* Start Data supplied *

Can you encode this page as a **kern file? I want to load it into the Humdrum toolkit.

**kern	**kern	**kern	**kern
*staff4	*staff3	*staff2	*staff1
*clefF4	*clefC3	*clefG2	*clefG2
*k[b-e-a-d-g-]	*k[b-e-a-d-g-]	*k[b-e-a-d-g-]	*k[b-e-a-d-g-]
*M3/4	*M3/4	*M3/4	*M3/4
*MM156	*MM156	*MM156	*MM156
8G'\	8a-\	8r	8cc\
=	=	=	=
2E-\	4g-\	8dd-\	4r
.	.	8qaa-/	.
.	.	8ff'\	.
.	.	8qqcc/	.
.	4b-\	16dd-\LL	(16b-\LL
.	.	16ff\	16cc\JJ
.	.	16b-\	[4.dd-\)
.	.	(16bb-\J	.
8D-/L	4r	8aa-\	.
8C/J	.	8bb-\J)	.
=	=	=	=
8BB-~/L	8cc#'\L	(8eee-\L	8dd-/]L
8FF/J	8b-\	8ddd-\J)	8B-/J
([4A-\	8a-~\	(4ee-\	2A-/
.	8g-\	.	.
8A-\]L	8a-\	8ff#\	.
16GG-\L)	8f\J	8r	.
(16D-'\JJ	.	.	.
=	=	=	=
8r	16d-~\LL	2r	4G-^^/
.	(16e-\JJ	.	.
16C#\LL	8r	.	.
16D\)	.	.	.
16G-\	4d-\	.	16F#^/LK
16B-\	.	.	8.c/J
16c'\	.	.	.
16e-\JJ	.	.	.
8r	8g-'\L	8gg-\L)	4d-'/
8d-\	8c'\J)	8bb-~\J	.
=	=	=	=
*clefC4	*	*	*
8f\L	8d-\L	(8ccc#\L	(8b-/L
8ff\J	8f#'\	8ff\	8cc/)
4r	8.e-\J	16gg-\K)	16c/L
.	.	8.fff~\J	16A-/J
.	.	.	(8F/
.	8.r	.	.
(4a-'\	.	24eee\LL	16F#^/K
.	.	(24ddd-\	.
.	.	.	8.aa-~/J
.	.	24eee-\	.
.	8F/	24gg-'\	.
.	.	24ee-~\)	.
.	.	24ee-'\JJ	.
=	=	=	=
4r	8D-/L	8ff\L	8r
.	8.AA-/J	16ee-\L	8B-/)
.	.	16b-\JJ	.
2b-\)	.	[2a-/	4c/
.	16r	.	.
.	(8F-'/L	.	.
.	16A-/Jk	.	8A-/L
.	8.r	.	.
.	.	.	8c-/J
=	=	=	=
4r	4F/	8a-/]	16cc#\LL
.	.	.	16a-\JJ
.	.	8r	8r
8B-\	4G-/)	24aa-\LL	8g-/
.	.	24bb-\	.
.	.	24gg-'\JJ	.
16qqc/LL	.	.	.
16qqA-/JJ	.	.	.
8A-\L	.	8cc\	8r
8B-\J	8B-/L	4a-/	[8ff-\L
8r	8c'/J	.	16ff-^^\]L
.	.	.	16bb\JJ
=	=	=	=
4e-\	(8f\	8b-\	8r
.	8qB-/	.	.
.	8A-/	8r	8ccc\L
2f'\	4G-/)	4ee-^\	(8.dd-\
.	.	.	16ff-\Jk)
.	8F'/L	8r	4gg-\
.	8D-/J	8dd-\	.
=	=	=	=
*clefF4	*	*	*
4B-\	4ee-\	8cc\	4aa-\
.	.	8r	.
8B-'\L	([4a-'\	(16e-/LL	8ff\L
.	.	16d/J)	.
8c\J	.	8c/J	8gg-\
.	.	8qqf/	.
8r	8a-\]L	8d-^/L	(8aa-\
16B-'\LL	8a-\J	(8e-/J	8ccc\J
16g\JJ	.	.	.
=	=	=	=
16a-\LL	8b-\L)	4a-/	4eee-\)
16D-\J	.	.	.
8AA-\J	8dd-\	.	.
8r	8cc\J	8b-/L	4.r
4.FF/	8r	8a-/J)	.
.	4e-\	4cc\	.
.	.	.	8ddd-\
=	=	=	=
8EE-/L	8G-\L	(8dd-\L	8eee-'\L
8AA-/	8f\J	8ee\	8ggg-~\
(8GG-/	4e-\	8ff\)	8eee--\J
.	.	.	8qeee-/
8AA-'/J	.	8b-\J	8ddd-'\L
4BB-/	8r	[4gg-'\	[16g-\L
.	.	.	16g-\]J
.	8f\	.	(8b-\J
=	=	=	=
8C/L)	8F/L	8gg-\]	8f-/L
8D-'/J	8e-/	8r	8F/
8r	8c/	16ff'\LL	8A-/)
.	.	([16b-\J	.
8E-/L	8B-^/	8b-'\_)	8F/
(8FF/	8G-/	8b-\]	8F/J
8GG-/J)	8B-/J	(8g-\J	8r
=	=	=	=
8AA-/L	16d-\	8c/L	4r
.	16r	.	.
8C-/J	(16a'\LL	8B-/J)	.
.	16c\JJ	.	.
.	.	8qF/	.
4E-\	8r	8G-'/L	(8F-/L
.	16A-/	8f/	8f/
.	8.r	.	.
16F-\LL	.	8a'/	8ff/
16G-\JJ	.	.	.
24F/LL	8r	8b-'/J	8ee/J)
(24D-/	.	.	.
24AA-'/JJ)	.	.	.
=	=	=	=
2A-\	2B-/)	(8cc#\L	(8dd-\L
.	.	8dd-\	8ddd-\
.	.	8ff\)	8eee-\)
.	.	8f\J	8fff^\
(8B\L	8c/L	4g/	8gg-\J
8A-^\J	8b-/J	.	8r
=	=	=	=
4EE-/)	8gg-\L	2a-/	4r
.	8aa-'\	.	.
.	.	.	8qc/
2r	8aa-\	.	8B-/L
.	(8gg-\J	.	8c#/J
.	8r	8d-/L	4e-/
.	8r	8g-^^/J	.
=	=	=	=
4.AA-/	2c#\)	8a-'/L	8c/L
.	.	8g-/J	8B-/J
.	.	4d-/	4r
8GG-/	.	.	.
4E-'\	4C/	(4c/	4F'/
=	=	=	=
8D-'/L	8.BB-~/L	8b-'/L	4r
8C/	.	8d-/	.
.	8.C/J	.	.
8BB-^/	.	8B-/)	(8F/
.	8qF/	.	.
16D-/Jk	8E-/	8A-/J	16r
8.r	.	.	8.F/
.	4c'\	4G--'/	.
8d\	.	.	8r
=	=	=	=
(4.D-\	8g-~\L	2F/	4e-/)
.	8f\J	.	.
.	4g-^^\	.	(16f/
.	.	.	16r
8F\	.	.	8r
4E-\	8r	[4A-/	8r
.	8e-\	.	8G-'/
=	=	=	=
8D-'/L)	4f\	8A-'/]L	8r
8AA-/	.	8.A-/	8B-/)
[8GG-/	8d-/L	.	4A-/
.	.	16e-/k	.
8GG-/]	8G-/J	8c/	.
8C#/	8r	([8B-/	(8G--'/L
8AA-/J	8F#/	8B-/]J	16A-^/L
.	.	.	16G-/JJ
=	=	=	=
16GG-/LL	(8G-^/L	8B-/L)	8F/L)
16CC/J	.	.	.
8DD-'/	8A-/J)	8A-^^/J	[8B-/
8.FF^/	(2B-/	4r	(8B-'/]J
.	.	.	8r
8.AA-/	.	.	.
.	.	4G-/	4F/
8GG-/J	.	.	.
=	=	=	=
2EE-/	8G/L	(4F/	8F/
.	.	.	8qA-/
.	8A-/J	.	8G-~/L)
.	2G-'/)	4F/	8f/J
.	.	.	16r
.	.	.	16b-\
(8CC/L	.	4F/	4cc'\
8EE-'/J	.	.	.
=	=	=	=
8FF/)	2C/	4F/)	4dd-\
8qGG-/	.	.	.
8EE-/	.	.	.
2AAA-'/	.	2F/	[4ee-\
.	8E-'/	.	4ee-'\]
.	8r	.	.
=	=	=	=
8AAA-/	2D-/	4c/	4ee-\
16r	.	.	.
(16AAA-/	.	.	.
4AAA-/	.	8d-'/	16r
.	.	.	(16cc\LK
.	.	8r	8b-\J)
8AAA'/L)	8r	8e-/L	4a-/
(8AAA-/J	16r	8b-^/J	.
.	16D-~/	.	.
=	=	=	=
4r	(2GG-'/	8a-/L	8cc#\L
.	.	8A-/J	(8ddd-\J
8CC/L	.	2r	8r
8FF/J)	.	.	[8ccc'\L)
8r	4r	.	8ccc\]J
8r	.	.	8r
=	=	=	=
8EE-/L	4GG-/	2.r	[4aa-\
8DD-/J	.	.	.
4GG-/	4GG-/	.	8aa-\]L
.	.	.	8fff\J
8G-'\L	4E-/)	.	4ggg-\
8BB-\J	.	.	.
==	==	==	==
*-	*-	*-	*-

* End Data supplied *

#### Written task:
Collect every line in the items above that contains the string "kern", treating uppercase and lowercase as different.

#### Response below:
Can you encode this page as a **kern file? I want to load it into the Humdrum toolkit.
**kern	**kern	**kern	**kern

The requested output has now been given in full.